* What to produce
Return every line below that contains the string "treble".
╭──
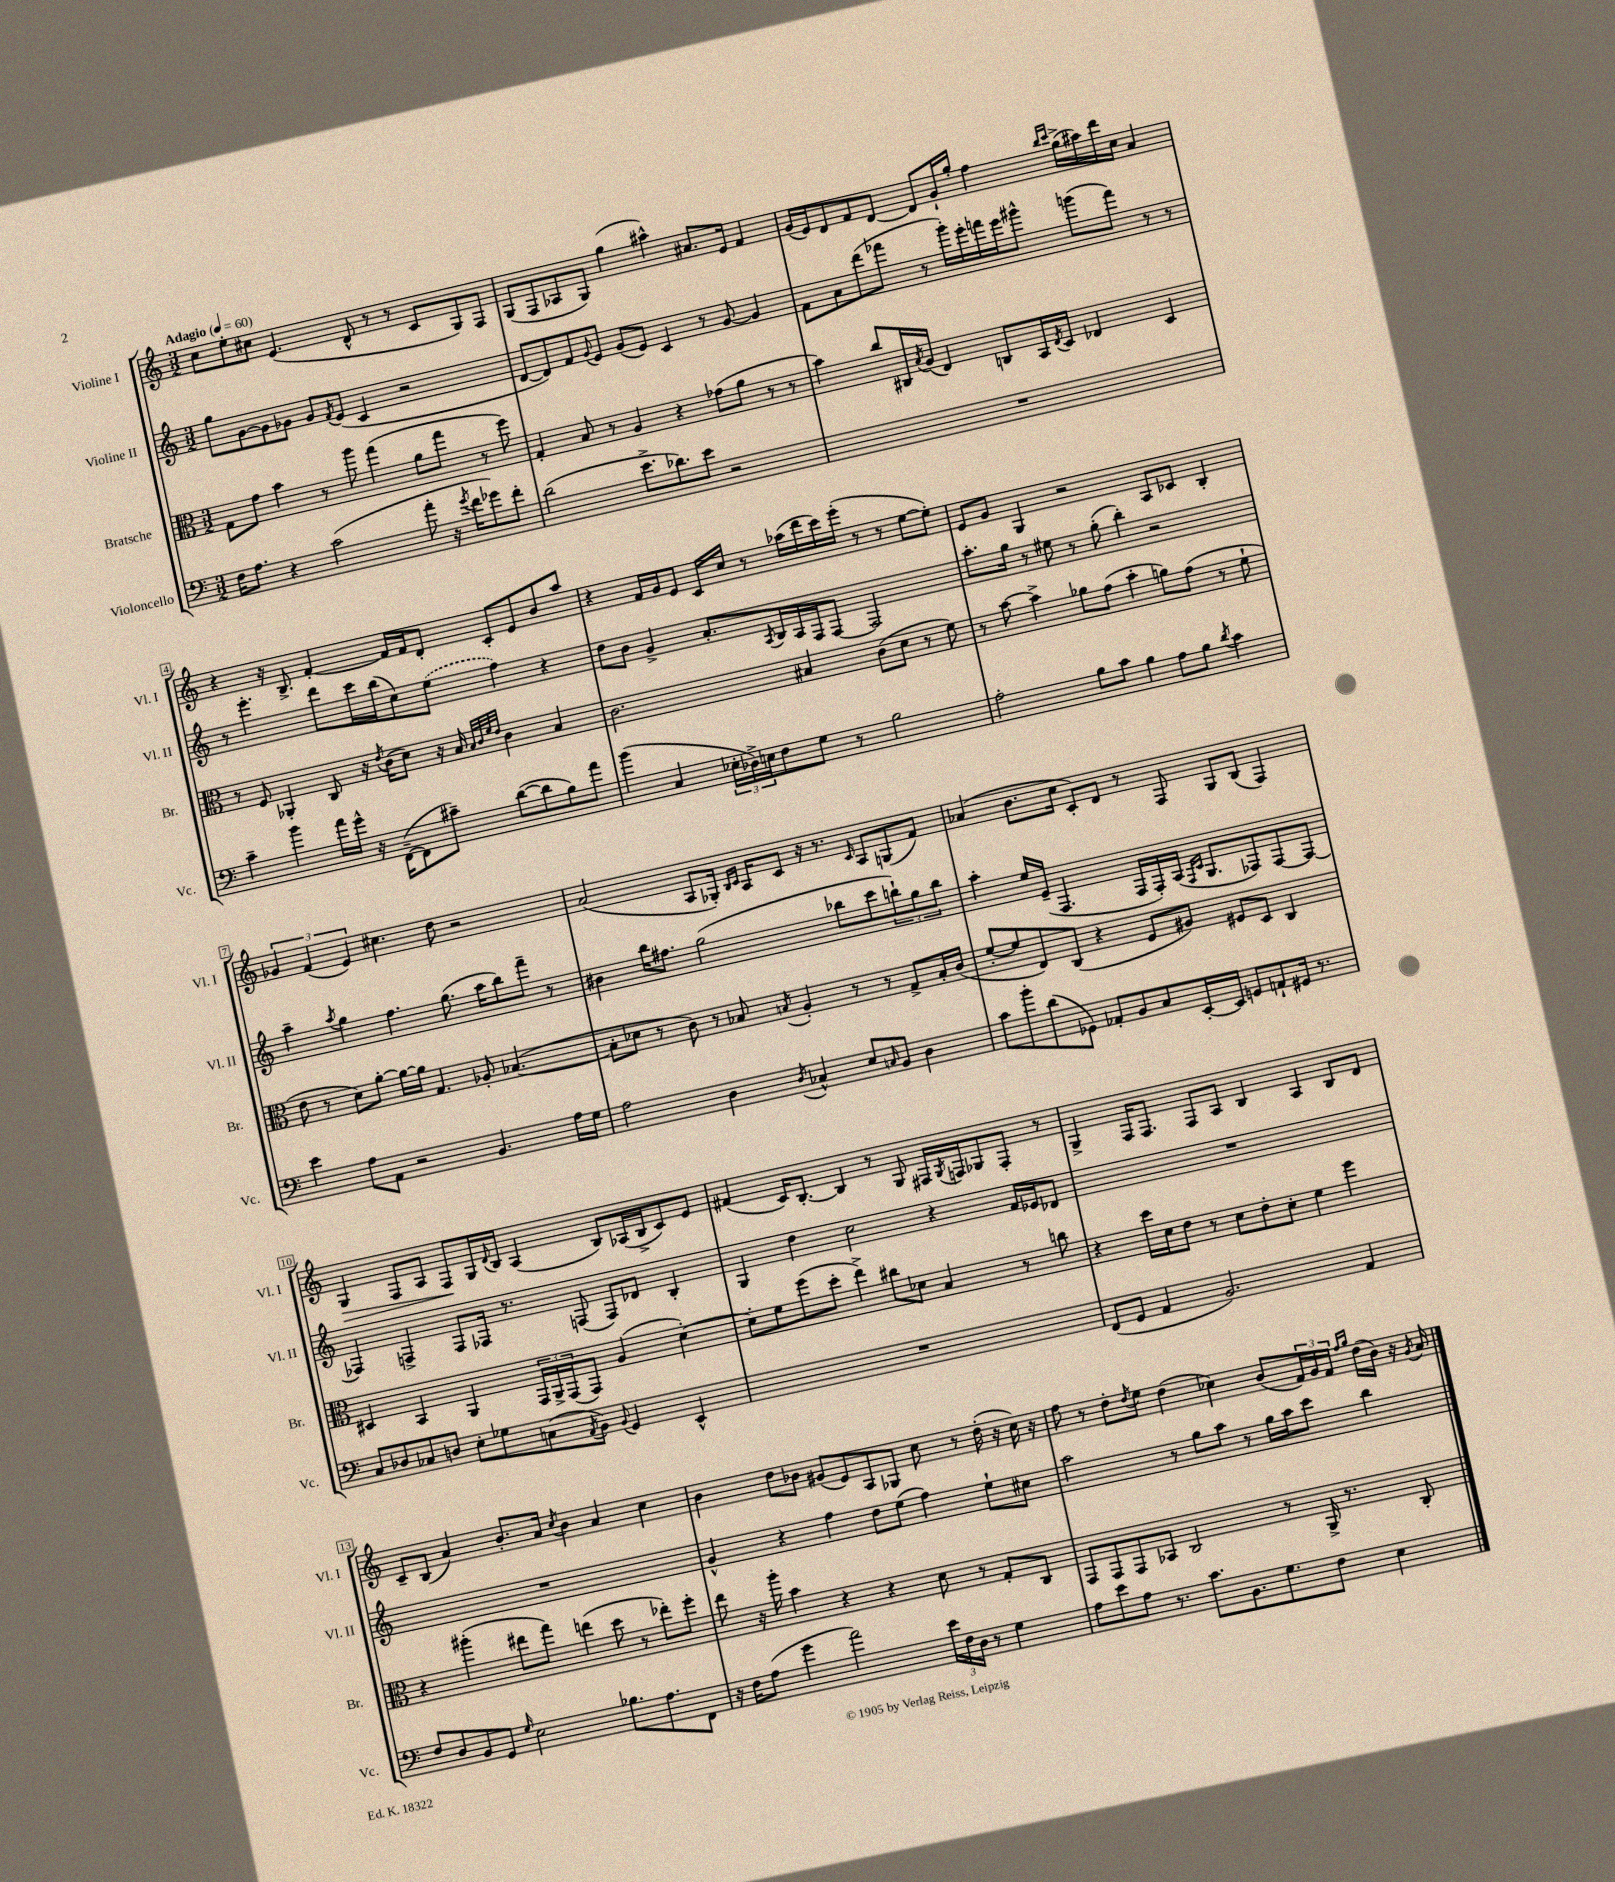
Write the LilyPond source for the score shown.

<<
\new StaffGroup <<
\new Staff = "s0" \with { instrumentName = "Violine I" shortInstrumentName = "Vl. I" } {
    \clef treble \key c \major \numericTimeSignature \time 3/2 \tempo "Adagio" 4 = 60
    c''8 e''8-. cis''8 e'4.( d'8-^ r8 r8 c'8 g8) f8 |
    g8( f8 aes8 g8) g''4( ais''4-^) ais'8. e'16 f'4 |
    g'16( e'16) d'8 f'8 d'8~ d'8 g'16-! g''16-. f''4 \grace { b''16 c'''16 } g''16->( ais''16) d'''16 c''16 a'4 |
    r4 r16 b8.-> f'4~-. f'16 f'16 d'8-. c'8-. e'8 b'8 a''8 |
    r4 f'16 g'16 e'8 c'16 c''16 r8 aes''16( d'''16 c'''16) e'''16-.( r8 r8 e''8~ e''8-.) |
    e'8 g'8 g4 r2 a8 ces'8 b4-. |
    \tuplet 3/2 { ges'4 f'4( e'4) } cis''4. d''8 r2 |
    a'2( a8 ges16-.) \grace { b16 c'16 } a16 c'8 r16 r8. \grace { c'16 } a8 g8( f'8) |
    aes'4( b'8. c''16 c'8-.) d'8 r8 f8 g8 b8( f4) |
    g4\> f8 a8 f8\! g16 \appoggiatura { d'8 } b16 a4( b8) aes16( b16-> c'8) e'8 |
    fis'4( c'16) b8.~-. b4 r8 g8 fis16 \acciaccatura { g8 } f16 ges8 f8-. r8 |
    g4-> f16 f8. f8 a8 b4 a4 b8 d'8 |
    c'8-- b8( a'4) b'8.-. a'16 \acciaccatura { c''8 } b'4 a'4 c''4 |
    b'4 d''8 bes'8 gis'8( e'8) a8 ges8 c''8 r8 d''16-.( r16 c''16) r16 |
    f''8 r8 d''8-. \acciaccatura { d''8 } e''8 d''4( ces''4) b'8( \tuplet 3/2 { f'16) g'16 f'16 } \grace { f''16 g''16 } d''16( b'16) r16 \acciaccatura { g'8 } a'16 \bar "|." |
}
\new Staff = "s1" \with { instrumentName = "Violine II" shortInstrumentName = "Vl. II" } {
    \clef treble \key c \major \numericTimeSignature \time 3/2
    g''8 g'8~ g'8 ges'8 ges'8 \acciaccatura { f'8 } e'8( c'4 r2 |
    d'8~ d'8) f'8 \appoggiatura { g'8 } e'8 g'8( e'8) c'4 r8 g'8~ g'4 |
    f'8 a'8 d'''8( fes'''8 r8 g'''16-.) e'''16-. f'''16 e'''16 gis'''8-^ g'''8( f'''8) r8 r8 |
    r8 e'''4.-. d'''8 c'''16 b''16( c''8) \once \slurDashed e''8( f''4) r4 |
    d''8 b'8 g'4-> a'8.-. \acciaccatura { a8 } b16 a16 f16 f8~ f2 |
    a''8.-. g''16 r8 eis''8 r8 g''8-.( b''4-.) r2 |
    a''4-- \acciaccatura { a''8 } g''4 f''4. g''8.( a''16 b''8) f'''8-- r8 |
    bis'4 b''16 fis''8. g''2( bes''8 c'''8 \tuplet 3/2 { b''8-!) g''8 b''8 } |
    a''4-. e''16 e'16--( f4. f16 f16-.) a16( \grace { f16 c'16 } g8. fes8) fes8~ fes8~ |
    fes4 f4-> f8 fes16 r8. f8( f8) des'8 b4-. |
    g4 d''4 c''2 r4 f'16 ees'16 des'8 |
    R1. |
    R1. |
    g'4-^ r4 f''4 d''8 e''8( f''4) e''8-! cis''8 |
    a''2 r8 g''8 a''8 r8 g''16 a''16 c'''8 b''4 \bar "|." |
}
\new Staff = "s2" \with { instrumentName = "Bratsche" shortInstrumentName = "Br." } {
    \clef alto \key c \major \numericTimeSignature \time 3/2
    g8 g'8 b'4 r8 a''8 g''4( a'8 g''8 r8 f''8) |
    g4-. b8 r8 a4 r4 ges'8( a'8 r8 r8 |
    b'4) c''8 cis16 \acciaccatura { b8 } a16( e4) c8 b,16 \acciaccatura { e8 } d16 ees4 d4 |
    r8 f8 aes,4-. c8 r16 \acciaccatura { e'8 } c'16( d'8) r16 b16 \grace { b32 c'32 f'32 e'32 } c'4 b4 |
    c'2. bis4 c'8( d'8 r8 f'8) |
    r8 b'8~ b'4-> aes'8 g'8( b'4-. a'8) g'8( r8 f'8-! |
    e'8 r8 d'8) a'8~-. a'16~ a'16 g4. aes8-. bes4.~( |
    bes8-. des'8 r8 c'8) r8 bes8 \acciaccatura { b8 } a4-. r8 r8 g8-> b16-. c'16( |
    f'8~-. f'8 e8) c8( r4 f8 ais8) fis8 d8 c4 |
    dis4 b,4 a,4 \tuplet 3/2 { g,16 a,16-> g,16( } g,8) a4( d'4~-.) |
    d'8-. f'8 f''8( d''8-. e''4->) cis''8 des'8 b4 r8 c''8 |
    r4 d''16 d'16 e'8 r8 d'8 e'8-. d'8-. f'4 f''4 |
    r4 ais''4-.( eis''8 g''8) e''4( d''8 r8 ees''8-.) f''8-. |
    e''8 r16 a''16-. b'4 r4 r4 d'8 r8 g8-. c8 |
    g,8 g,8 g,8 bes,8 c2 r8 a,16-> r8. c8-. \bar "|." |
}
\new Staff = "s3" \with { instrumentName = "Violoncello" shortInstrumentName = "Vc." } {
    \clef bass \key c \major \numericTimeSignature \time 3/2
    f16 a8. r4 c'2( a'8-. r16 \acciaccatura { g'8 } f'16 ges'8) f'8-. |
    d'2( e'8.-> des'8.) e'8 r2 |
    R1. |
    c'4-- b'4 a'16 g'16-^ r16 f,16~--( f,8 cis'8--) d'8~( d'8 b8) a'8 |
    b'4( c4 \tuplet 3/2 { ees16-. des16->) e16 } f8 g8 r8 b2 |
    a2-. b8 c'8 b4 a8 b8 \acciaccatura { d'8 } c'4 |
    e'4 a8 a,8 r2 b,4. a16 g16 |
    a2 d4 \acciaccatura { d8 } ces4-^ e8 \grace { c16 } b,8 d4 |
    c'8 b'8-. d'8( ges,8) aes,8-. b,8 c8 e,16~-. e,16 g,8 a,8-! gis,16 r8. |
    c8 des8 ces8 d8 e8-. ges8 c8( \acciaccatura { a,8 } b,8) \appoggiatura { b,8 } g,4 e,4-^ |
    R1. |
    f,8( g,8 a,4 b,2.) a,4 |
    f8 d8 b,8 g,8 \grace { g16 } e2 bes8. a8. f,8 |
    r16 f16 a8( g'4 a'2) \tuplet 3/2 { e'16 f16 d16 } r8 g4 |
    a8 e'8 a8 r8. c'8. b,8. g8. f8 e4 \bar "|." |
}
>>
>>
\layout { \context { \Score \override BarNumber.stencil = #(make-stencil-boxer 0.1 0.3 ly:text-interface::print) } }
╰──
* Expected answer
    \clef treble \key c \major \numericTimeSignature \time 3/2 \tempo "Adagio" 4 = 60
    \clef treble \key c \major \numericTimeSignature \time 3/2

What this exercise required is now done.